What needs to be done
In the data below, begin at the line with "U24: none -> buffer 74LS07 (in G12, out G13)" and stop after the line with "R20: 680 (N4, N9) -> 680 (N3, N9)"; output those lines exactly and no pictures.
[[ Data in this exercise open ]]
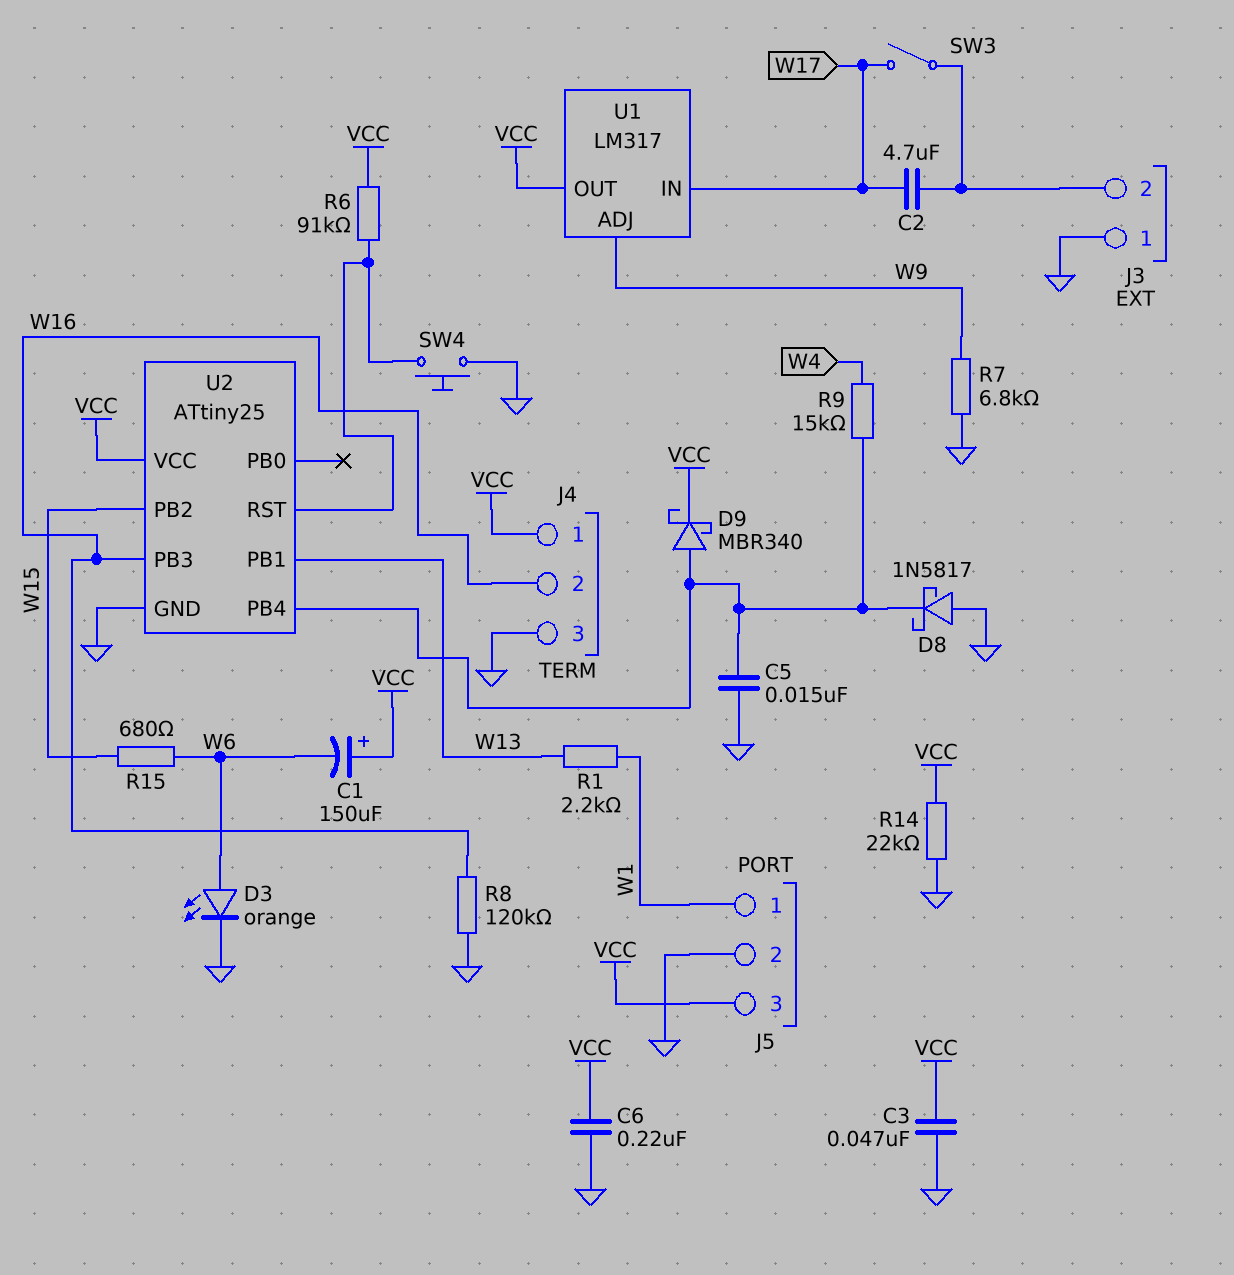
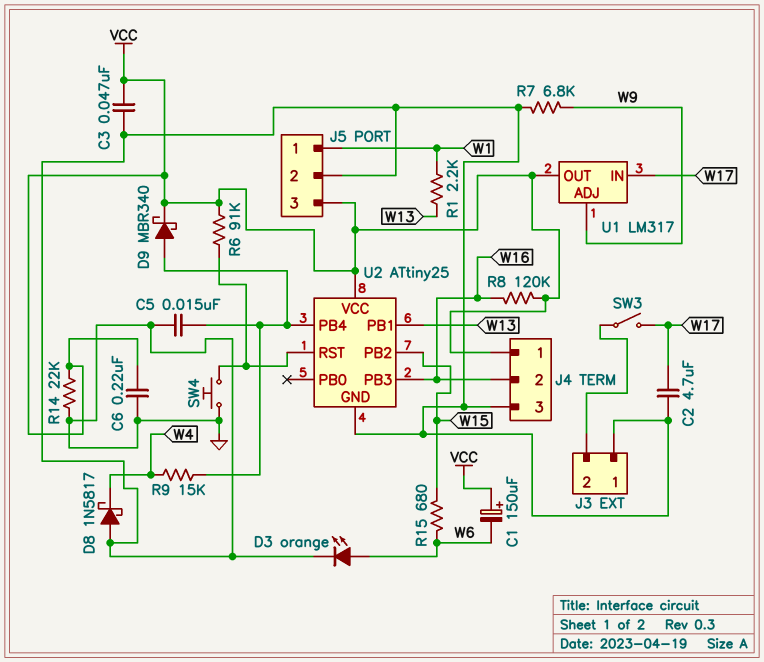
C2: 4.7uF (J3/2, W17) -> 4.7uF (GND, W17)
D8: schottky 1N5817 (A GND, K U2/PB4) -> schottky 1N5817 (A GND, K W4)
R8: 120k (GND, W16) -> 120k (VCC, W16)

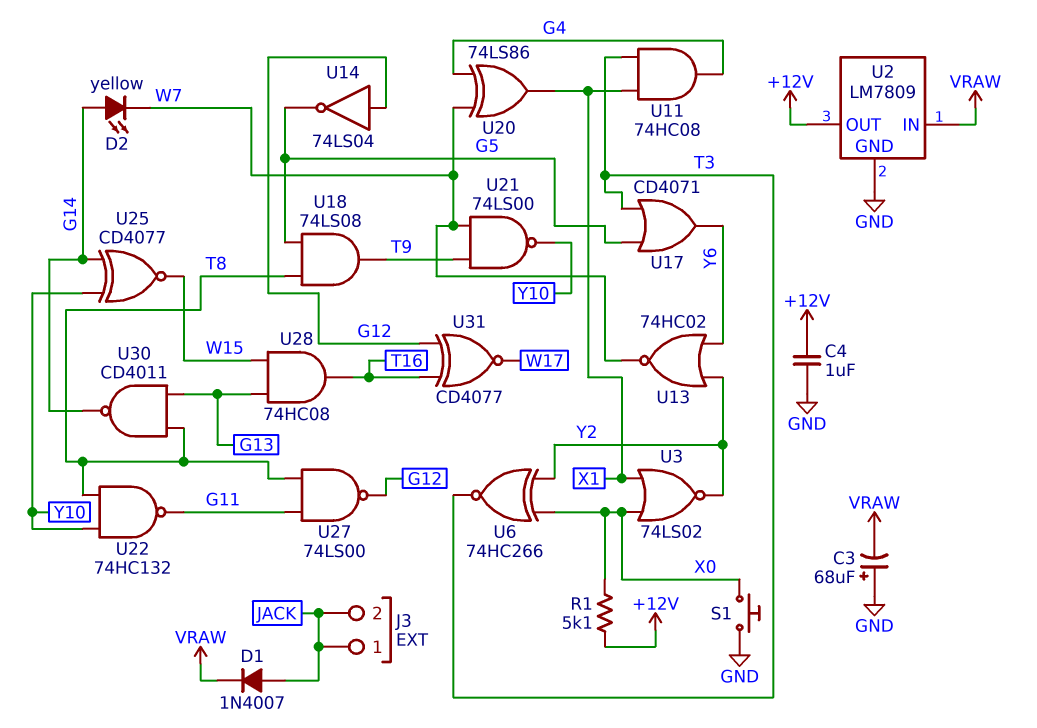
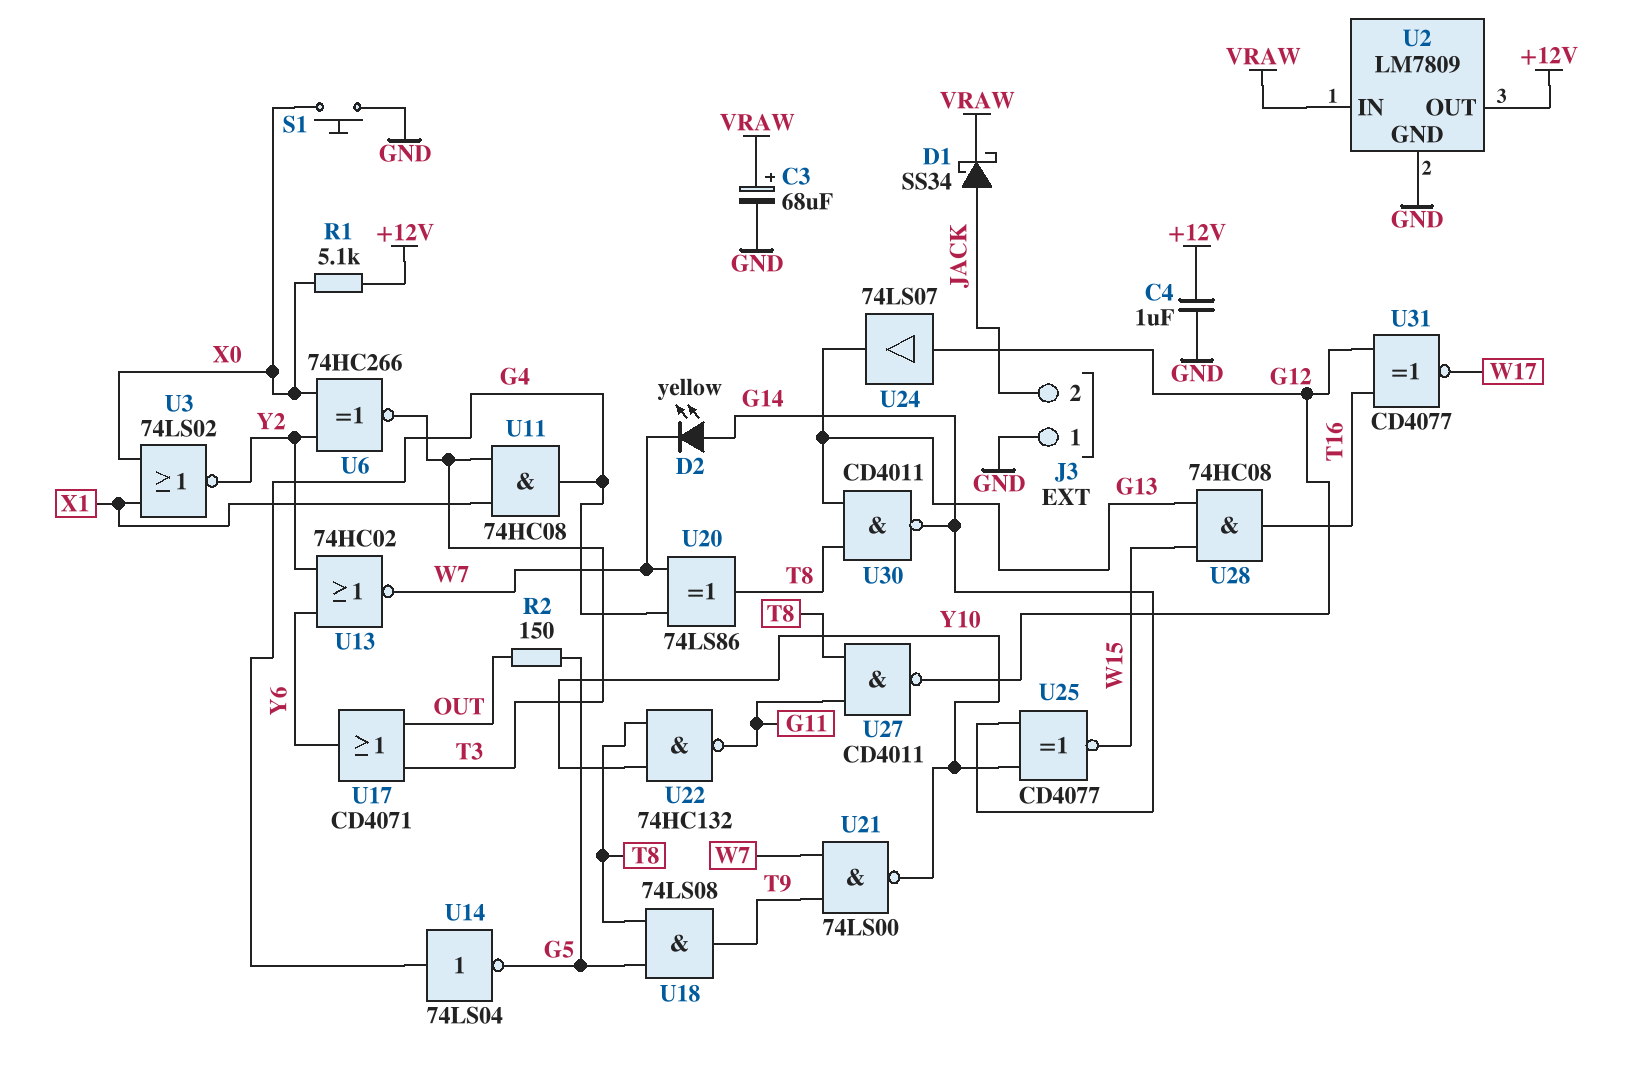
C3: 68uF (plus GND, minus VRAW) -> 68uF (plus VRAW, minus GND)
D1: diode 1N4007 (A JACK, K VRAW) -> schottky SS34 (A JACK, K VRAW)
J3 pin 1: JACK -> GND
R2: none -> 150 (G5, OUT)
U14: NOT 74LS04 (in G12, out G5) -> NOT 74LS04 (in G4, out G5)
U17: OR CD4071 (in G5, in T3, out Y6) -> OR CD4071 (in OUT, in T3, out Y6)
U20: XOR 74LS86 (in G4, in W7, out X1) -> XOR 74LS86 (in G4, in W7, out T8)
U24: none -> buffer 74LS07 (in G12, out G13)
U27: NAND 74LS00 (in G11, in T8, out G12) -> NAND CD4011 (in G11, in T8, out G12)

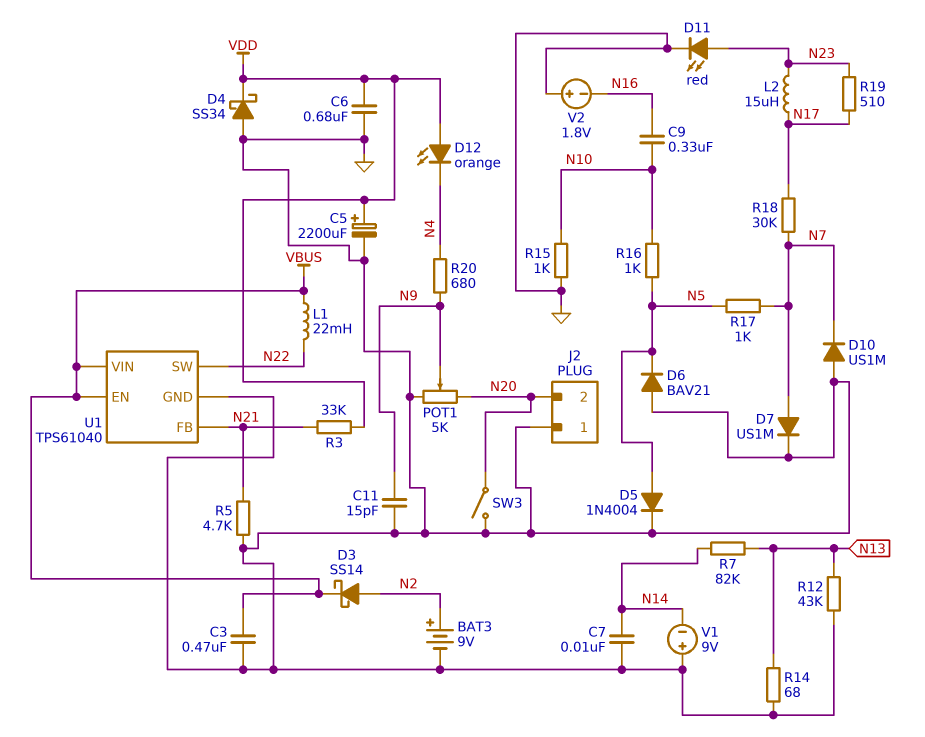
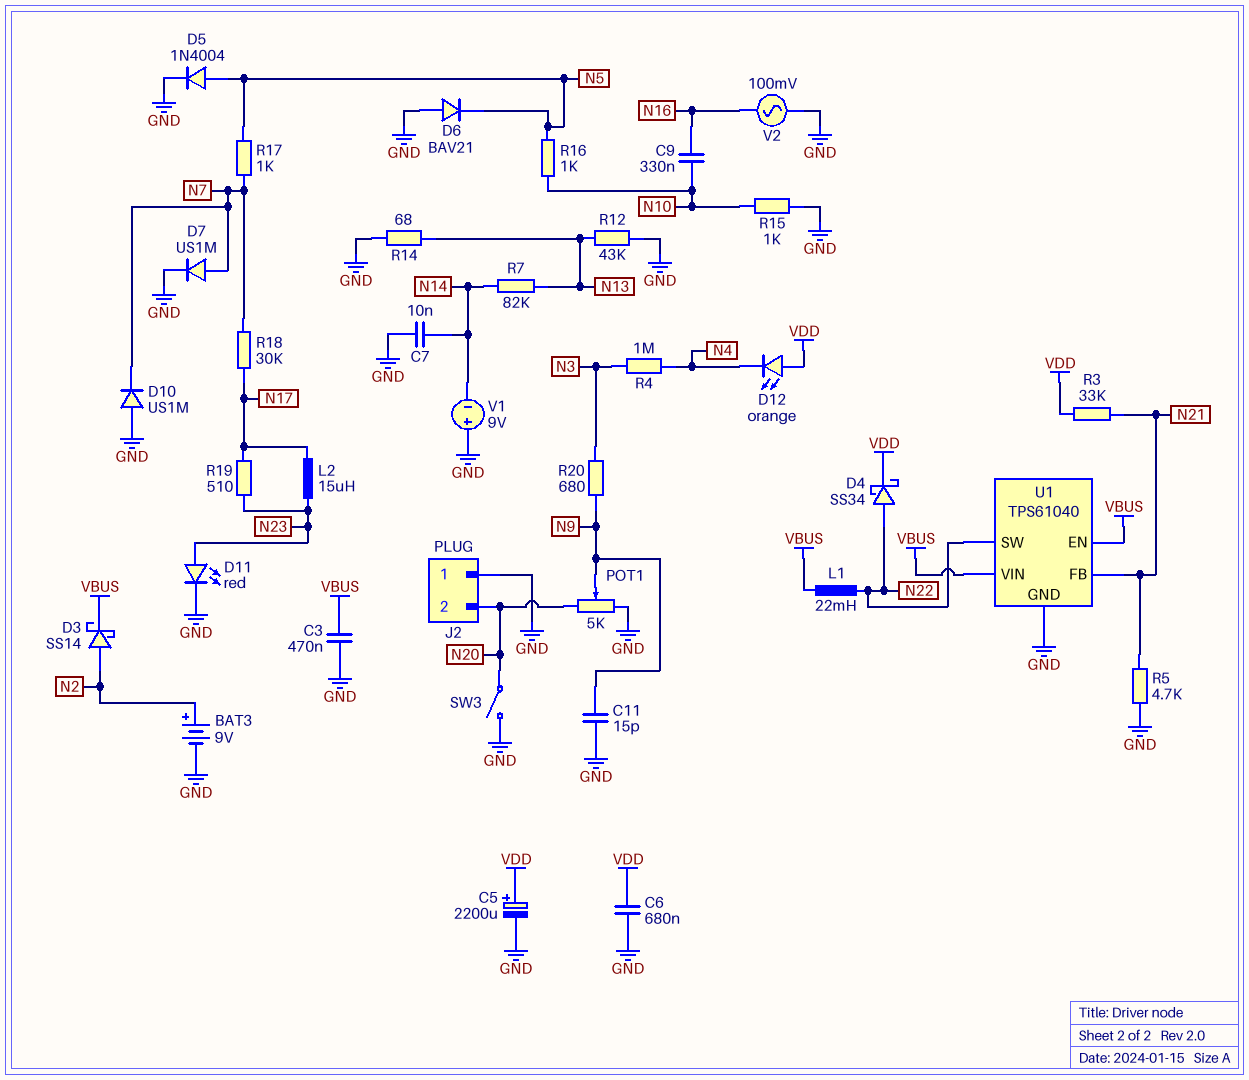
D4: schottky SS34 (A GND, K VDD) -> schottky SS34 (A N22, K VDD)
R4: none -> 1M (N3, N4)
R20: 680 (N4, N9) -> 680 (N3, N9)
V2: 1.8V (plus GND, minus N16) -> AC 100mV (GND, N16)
[[ Data in this exercise closed ]]
Your response
U24: none -> buffer 74LS07 (in G12, out G13)
U27: NAND 74LS00 (in G11, in T8, out G12) -> NAND CD4011 (in G11, in T8, out G12)

D4: schottky SS34 (A GND, K VDD) -> schottky SS34 (A N22, K VDD)
R4: none -> 1M (N3, N4)
R20: 680 (N4, N9) -> 680 (N3, N9)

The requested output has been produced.